**TASK INSTRUCTIONS:** Every entry in the listing below has to be transcribed exactly.

○ ○ ○ ○ ○ ○ ○

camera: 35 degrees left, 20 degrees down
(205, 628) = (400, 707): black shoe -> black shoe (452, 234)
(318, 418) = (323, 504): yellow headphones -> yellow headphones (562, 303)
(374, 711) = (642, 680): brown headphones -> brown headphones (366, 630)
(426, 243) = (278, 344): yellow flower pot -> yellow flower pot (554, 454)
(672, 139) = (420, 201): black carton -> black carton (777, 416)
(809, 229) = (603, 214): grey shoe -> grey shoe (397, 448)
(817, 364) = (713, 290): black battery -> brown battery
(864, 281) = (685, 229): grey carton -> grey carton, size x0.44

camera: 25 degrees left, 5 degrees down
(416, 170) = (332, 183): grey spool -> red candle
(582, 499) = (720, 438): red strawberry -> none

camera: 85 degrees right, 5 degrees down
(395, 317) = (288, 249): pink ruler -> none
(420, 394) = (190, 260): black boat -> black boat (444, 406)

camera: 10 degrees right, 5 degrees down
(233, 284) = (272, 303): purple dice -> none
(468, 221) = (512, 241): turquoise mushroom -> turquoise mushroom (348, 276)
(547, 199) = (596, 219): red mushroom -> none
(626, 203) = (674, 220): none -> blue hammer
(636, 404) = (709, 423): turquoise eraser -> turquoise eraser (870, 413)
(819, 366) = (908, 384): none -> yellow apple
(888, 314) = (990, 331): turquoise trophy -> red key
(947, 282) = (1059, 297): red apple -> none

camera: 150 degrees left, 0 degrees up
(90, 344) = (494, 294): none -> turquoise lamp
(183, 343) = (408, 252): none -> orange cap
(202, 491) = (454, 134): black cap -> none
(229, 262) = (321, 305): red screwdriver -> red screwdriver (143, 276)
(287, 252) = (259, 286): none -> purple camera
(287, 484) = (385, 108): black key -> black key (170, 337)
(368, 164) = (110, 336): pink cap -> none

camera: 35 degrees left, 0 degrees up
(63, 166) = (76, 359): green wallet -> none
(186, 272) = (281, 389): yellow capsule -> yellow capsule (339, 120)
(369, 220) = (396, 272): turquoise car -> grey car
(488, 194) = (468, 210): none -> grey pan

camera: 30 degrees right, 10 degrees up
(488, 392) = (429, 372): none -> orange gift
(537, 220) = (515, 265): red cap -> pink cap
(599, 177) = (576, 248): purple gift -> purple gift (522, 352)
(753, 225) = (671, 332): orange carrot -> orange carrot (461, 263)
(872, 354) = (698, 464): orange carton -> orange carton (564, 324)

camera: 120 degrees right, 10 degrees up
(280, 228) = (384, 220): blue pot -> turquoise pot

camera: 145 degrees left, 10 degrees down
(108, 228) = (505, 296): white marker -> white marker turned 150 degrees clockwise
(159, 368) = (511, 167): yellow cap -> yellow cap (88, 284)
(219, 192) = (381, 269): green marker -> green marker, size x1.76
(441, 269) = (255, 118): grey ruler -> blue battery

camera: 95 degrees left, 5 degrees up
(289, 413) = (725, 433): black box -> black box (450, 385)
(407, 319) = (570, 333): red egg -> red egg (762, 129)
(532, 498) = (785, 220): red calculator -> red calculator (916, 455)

○ ○ ○ ○ ○ ○ ○

**EXERCISE ANSWER:**
camera: 35 degrees left, 20 degrees down
(205, 628) = (400, 707): black shoe -> black shoe (452, 234)
(318, 418) = (323, 504): yellow headphones -> yellow headphones (562, 303)
(374, 711) = (642, 680): brown headphones -> brown headphones (366, 630)
(426, 243) = (278, 344): yellow flower pot -> yellow flower pot (554, 454)
(672, 139) = (420, 201): black carton -> black carton (777, 416)
(809, 229) = (603, 214): grey shoe -> grey shoe (397, 448)
(817, 364) = (713, 290): black battery -> brown battery
(864, 281) = (685, 229): grey carton -> grey carton, size x0.44

camera: 25 degrees left, 5 degrees down
(416, 170) = (332, 183): grey spool -> red candle
(582, 499) = (720, 438): red strawberry -> none

camera: 85 degrees right, 5 degrees down
(395, 317) = (288, 249): pink ruler -> none
(420, 394) = (190, 260): black boat -> black boat (444, 406)

camera: 10 degrees right, 5 degrees down
(233, 284) = (272, 303): purple dice -> none
(468, 221) = (512, 241): turquoise mushroom -> turquoise mushroom (348, 276)
(547, 199) = (596, 219): red mushroom -> none
(626, 203) = (674, 220): none -> blue hammer
(636, 404) = (709, 423): turquoise eraser -> turquoise eraser (870, 413)
(819, 366) = (908, 384): none -> yellow apple
(888, 314) = (990, 331): turquoise trophy -> red key
(947, 282) = (1059, 297): red apple -> none

camera: 150 degrees left, 0 degrees up
(90, 344) = (494, 294): none -> turquoise lamp
(183, 343) = (408, 252): none -> orange cap
(202, 491) = (454, 134): black cap -> none
(229, 262) = (321, 305): red screwdriver -> red screwdriver (143, 276)
(287, 252) = (259, 286): none -> purple camera
(287, 484) = (385, 108): black key -> black key (170, 337)
(368, 164) = (110, 336): pink cap -> none

camera: 35 degrees left, 0 degrees up
(63, 166) = (76, 359): green wallet -> none
(186, 272) = (281, 389): yellow capsule -> yellow capsule (339, 120)
(369, 220) = (396, 272): turquoise car -> grey car
(488, 194) = (468, 210): none -> grey pan

camera: 30 degrees right, 10 degrees up
(488, 392) = (429, 372): none -> orange gift
(537, 220) = (515, 265): red cap -> pink cap
(599, 177) = (576, 248): purple gift -> purple gift (522, 352)
(753, 225) = (671, 332): orange carrot -> orange carrot (461, 263)
(872, 354) = (698, 464): orange carton -> orange carton (564, 324)

camera: 120 degrees right, 10 degrees up
(280, 228) = (384, 220): blue pot -> turquoise pot

camera: 145 degrees left, 10 degrees down
(108, 228) = (505, 296): white marker -> white marker turned 150 degrees clockwise
(159, 368) = (511, 167): yellow cap -> yellow cap (88, 284)
(219, 192) = (381, 269): green marker -> green marker, size x1.76
(441, 269) = (255, 118): grey ruler -> blue battery

camera: 95 degrees left, 5 degrees up
(289, 413) = (725, 433): black box -> black box (450, 385)
(407, 319) = (570, 333): red egg -> red egg (762, 129)
(532, 498) = (785, 220): red calculator -> red calculator (916, 455)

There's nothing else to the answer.